• [Job item]: Keep only the lines of the data below that contain "goblet", and copy them.

(Records for processing Opens)

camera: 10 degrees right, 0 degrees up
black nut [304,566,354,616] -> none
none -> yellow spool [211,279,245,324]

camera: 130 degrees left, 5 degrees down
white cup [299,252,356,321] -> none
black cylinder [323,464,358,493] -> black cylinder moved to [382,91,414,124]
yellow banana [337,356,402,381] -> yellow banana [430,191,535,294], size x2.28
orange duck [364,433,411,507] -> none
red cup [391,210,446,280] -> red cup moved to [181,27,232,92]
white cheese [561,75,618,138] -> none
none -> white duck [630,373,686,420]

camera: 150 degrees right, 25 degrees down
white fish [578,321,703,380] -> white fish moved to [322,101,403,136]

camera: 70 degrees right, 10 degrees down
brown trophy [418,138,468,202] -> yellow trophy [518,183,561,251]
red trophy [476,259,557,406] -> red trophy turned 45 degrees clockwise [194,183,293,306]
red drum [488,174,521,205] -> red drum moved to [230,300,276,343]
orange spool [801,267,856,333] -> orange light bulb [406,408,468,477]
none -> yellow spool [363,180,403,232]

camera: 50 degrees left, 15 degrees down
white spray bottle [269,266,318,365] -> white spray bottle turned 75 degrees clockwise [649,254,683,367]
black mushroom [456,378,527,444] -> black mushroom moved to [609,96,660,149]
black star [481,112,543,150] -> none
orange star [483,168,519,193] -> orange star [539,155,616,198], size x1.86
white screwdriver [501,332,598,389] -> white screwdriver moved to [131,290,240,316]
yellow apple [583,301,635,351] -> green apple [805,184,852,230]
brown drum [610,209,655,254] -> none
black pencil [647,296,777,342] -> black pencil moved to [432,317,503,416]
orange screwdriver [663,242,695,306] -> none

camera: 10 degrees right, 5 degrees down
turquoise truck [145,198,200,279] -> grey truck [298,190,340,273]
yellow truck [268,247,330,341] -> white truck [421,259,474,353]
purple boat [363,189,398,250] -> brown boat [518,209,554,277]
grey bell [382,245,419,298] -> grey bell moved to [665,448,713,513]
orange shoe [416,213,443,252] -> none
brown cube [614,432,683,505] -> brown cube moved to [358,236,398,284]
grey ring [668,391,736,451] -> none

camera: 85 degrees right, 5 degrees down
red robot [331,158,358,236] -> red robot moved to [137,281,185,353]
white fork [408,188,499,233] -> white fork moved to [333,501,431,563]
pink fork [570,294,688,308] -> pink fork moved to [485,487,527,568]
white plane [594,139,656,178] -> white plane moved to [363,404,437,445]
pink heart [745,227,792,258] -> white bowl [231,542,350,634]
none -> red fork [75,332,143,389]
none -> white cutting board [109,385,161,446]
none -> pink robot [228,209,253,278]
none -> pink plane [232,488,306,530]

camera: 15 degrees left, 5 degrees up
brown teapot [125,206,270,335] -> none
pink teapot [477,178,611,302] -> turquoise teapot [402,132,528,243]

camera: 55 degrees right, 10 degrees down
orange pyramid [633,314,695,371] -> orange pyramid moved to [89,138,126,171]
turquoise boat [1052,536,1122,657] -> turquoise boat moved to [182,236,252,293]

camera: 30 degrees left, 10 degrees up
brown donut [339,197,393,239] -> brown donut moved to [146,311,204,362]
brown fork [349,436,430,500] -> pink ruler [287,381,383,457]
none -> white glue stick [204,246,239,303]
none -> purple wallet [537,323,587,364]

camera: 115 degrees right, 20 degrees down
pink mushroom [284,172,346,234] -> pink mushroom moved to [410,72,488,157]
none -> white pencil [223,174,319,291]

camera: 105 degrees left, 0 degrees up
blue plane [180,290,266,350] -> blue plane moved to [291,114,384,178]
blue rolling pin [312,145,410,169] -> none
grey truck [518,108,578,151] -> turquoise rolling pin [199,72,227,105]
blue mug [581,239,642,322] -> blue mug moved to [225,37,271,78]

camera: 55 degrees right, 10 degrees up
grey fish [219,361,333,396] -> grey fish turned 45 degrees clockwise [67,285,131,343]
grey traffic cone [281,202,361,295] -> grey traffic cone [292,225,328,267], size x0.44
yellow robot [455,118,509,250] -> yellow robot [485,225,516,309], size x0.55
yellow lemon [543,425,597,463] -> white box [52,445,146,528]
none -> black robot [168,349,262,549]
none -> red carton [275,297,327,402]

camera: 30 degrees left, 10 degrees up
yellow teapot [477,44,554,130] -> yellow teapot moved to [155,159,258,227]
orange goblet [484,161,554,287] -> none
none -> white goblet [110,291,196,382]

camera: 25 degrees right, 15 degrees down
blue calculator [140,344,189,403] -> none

(Records for processing Closes)

• [Written answer]:
orange goblet [484,161,554,287] -> none
none -> white goblet [110,291,196,382]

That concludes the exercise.